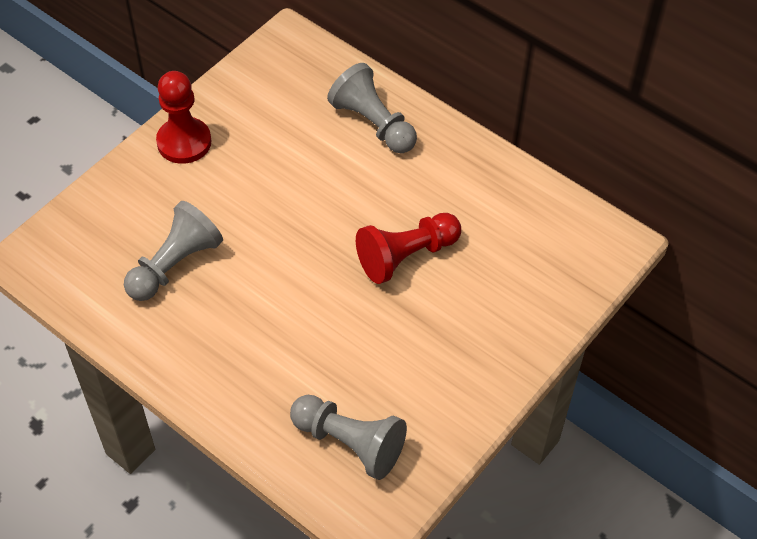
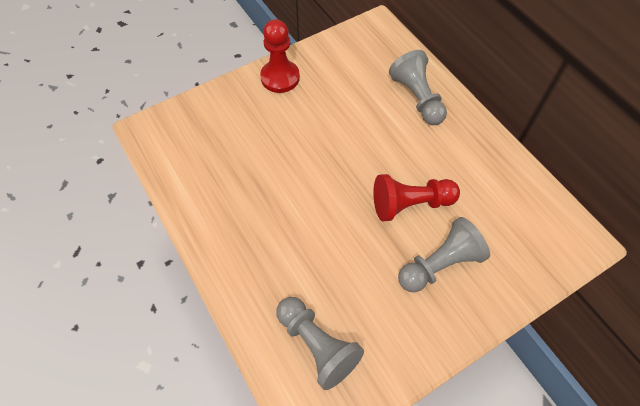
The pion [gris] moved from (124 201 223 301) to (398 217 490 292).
* * *
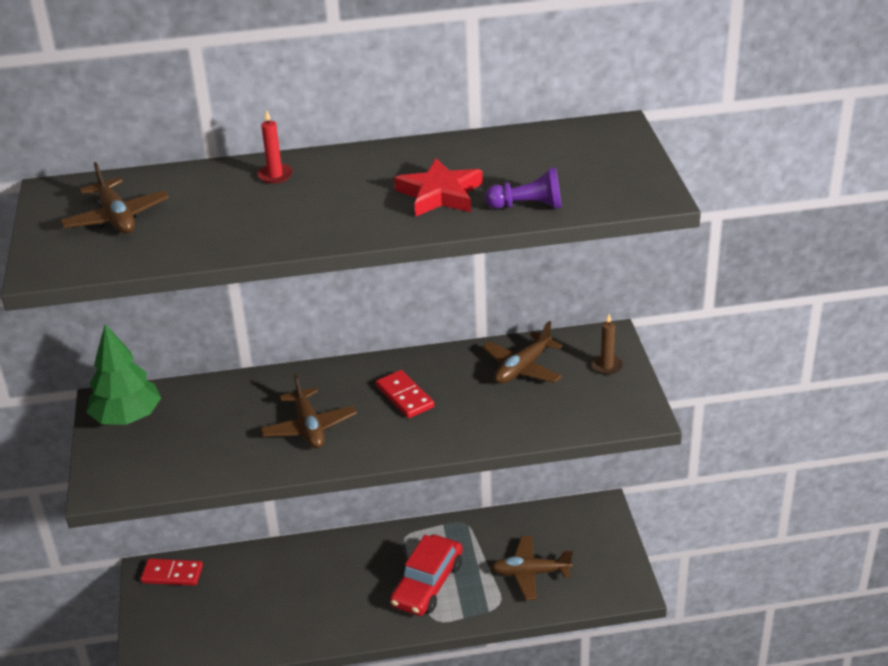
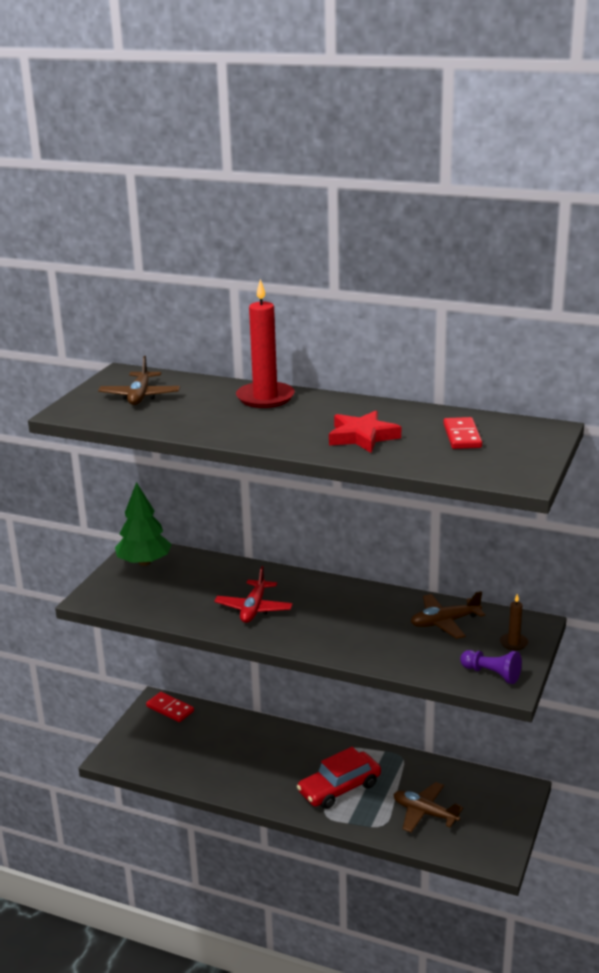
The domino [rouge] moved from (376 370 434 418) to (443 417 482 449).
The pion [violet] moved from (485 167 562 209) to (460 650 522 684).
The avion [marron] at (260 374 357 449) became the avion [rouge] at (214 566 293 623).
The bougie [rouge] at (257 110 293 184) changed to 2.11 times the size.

Required action =>
Which lines above carry the string "moved"? Copy those lines.

Exercise response =>
The pion [gris] moved from (124 201 223 301) to (398 217 490 292).
The domino [rouge] moved from (376 370 434 418) to (443 417 482 449).
The pion [violet] moved from (485 167 562 209) to (460 650 522 684).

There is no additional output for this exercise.